Activity:
Omitting all images, transcribe the listing word for word.

Start of Block

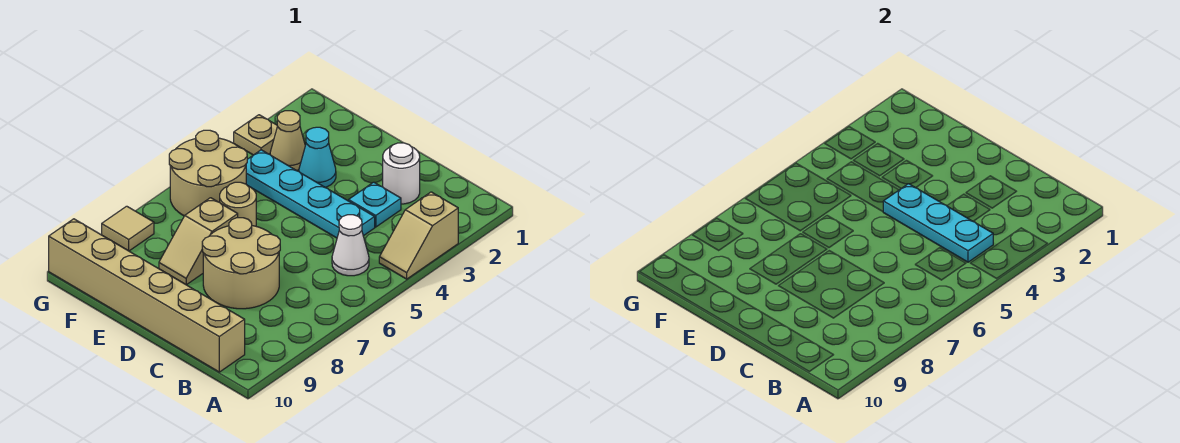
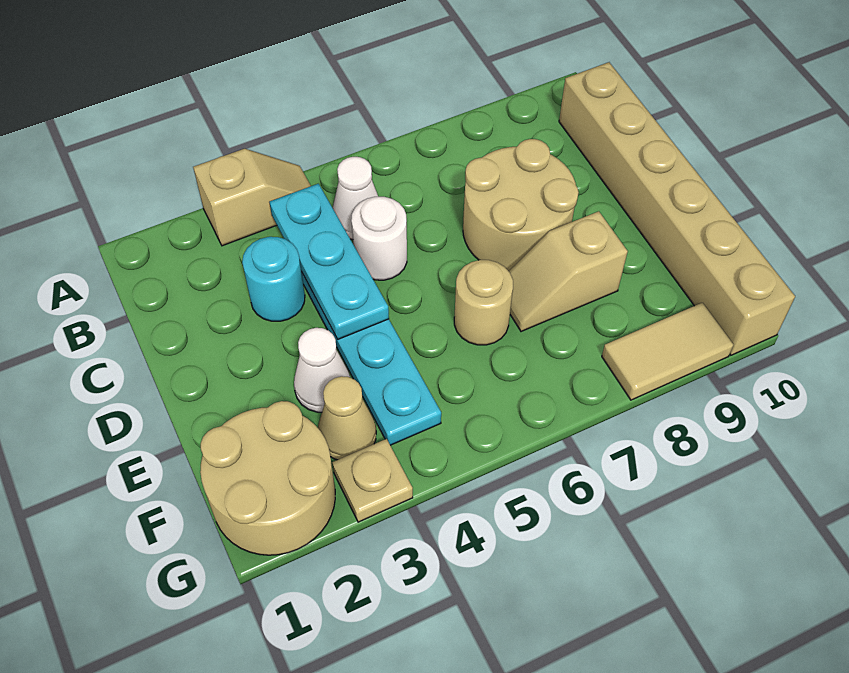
white 1x1 round brick [383,143,420,204] -> white 1x1 round brick moved to [351,197,407,280]
cyan 1x1 plate [349,182,401,227] -> cyan 1x1 round brick [242,237,305,321]
cyan 1x1 cone [299,127,336,188] -> white 1x1 cone [294,328,350,412]
tan 1x2 slope [159,198,238,285] -> tan 1x2 slope turned to [509,211,628,332]
tan 2x2 round brick [169,130,247,216] -> tan 2x2 round brick moved to [200,401,335,555]
tan 1x1 tile [102,206,154,251] -> tan 1x2 tile [602,303,734,400]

End of Block

Completed exercise:
white 1x1 round brick [383,143,420,204] -> white 1x1 round brick moved to [351,197,407,280]
cyan 1x1 plate [349,182,401,227] -> cyan 1x1 round brick [242,237,305,321]
cyan 1x1 cone [299,127,336,188] -> white 1x1 cone [294,328,350,412]
tan 1x2 slope [159,198,238,285] -> tan 1x2 slope turned to [509,211,628,332]
tan 2x2 round brick [169,130,247,216] -> tan 2x2 round brick moved to [200,401,335,555]
tan 1x1 tile [102,206,154,251] -> tan 1x2 tile [602,303,734,400]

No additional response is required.